### Exercise objective
Return the data. Every word must match.

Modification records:
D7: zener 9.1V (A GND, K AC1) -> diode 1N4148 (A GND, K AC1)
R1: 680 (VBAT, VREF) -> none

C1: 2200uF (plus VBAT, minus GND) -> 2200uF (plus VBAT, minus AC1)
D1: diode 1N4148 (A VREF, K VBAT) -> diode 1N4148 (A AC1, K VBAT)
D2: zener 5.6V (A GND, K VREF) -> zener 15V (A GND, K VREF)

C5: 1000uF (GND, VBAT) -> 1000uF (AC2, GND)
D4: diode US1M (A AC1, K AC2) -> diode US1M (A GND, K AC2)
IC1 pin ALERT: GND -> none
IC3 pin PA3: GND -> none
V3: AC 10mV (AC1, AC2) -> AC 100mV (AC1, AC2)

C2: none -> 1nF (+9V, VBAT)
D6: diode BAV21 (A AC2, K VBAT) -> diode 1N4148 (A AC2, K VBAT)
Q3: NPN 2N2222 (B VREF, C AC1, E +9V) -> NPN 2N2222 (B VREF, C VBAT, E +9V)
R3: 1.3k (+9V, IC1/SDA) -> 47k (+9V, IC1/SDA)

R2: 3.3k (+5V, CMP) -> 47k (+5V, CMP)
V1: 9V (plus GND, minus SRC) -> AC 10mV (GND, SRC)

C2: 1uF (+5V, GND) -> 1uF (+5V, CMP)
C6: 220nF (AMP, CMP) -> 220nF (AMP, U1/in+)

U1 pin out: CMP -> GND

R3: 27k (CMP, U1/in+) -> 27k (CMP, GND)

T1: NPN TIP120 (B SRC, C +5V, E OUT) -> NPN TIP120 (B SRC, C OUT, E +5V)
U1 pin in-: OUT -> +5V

### Written answer
D7: zener 9.1V (A GND, K AC1) -> diode 1N4148 (A GND, K AC1)
R1: 680 (VBAT, VREF) -> none

C1: 2200uF (plus VBAT, minus GND) -> 2200uF (plus VBAT, minus AC1)
D1: diode 1N4148 (A VREF, K VBAT) -> diode 1N4148 (A AC1, K VBAT)
D2: zener 5.6V (A GND, K VREF) -> zener 15V (A GND, K VREF)

C5: 1000uF (GND, VBAT) -> 1000uF (AC2, GND)
D4: diode US1M (A AC1, K AC2) -> diode US1M (A GND, K AC2)
IC1 pin ALERT: GND -> none
IC3 pin PA3: GND -> none
V3: AC 10mV (AC1, AC2) -> AC 100mV (AC1, AC2)

C2: none -> 1nF (+9V, VBAT)
D6: diode BAV21 (A AC2, K VBAT) -> diode 1N4148 (A AC2, K VBAT)
Q3: NPN 2N2222 (B VREF, C AC1, E +9V) -> NPN 2N2222 (B VREF, C VBAT, E +9V)
R3: 1.3k (+9V, IC1/SDA) -> 47k (+9V, IC1/SDA)

R2: 3.3k (+5V, CMP) -> 47k (+5V, CMP)
V1: 9V (plus GND, minus SRC) -> AC 10mV (GND, SRC)

C2: 1uF (+5V, GND) -> 1uF (+5V, CMP)
C6: 220nF (AMP, CMP) -> 220nF (AMP, U1/in+)

U1 pin out: CMP -> GND

R3: 27k (CMP, U1/in+) -> 27k (CMP, GND)

T1: NPN TIP120 (B SRC, C +5V, E OUT) -> NPN TIP120 (B SRC, C OUT, E +5V)
U1 pin in-: OUT -> +5V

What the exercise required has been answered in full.